# Listed entries:
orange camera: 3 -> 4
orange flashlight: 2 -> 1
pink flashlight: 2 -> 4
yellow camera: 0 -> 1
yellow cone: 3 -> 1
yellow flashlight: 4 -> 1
* * *
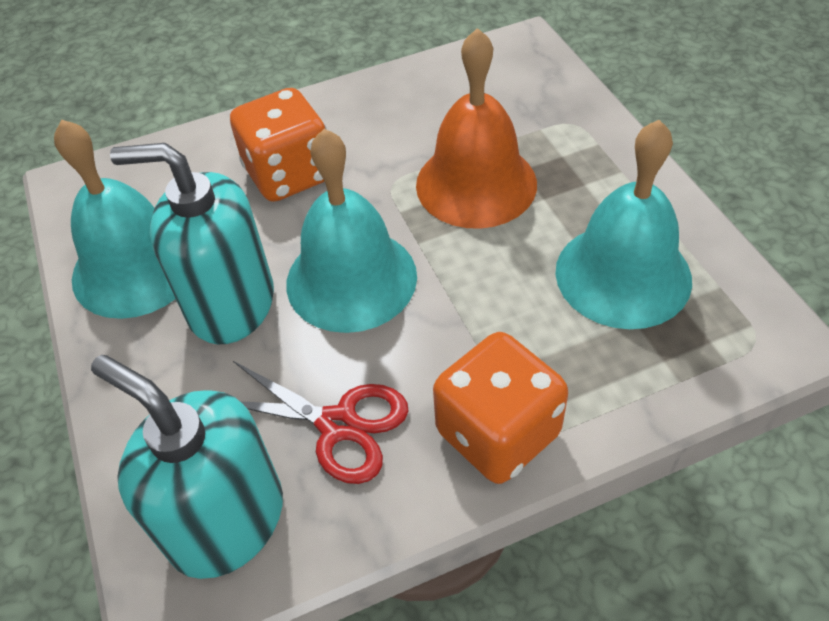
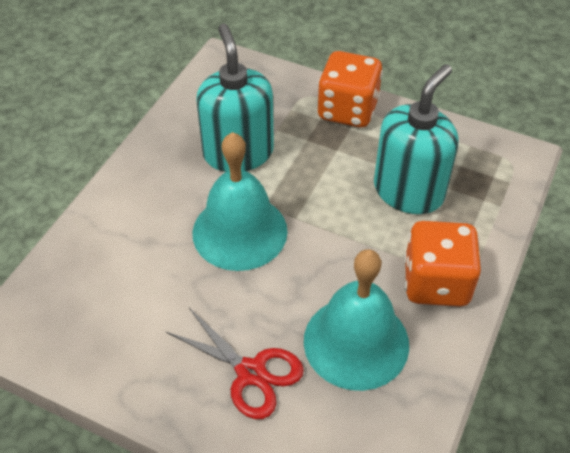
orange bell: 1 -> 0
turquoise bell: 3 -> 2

# What you need to do:
Take from the material above the lines running from the one with "orange camera: 3 -> 4" through the one with "yellow flashlight: 4 -> 1", and repeat them exactly, with nothing else.

# Written solution:
orange camera: 3 -> 4
orange flashlight: 2 -> 1
pink flashlight: 2 -> 4
yellow camera: 0 -> 1
yellow cone: 3 -> 1
yellow flashlight: 4 -> 1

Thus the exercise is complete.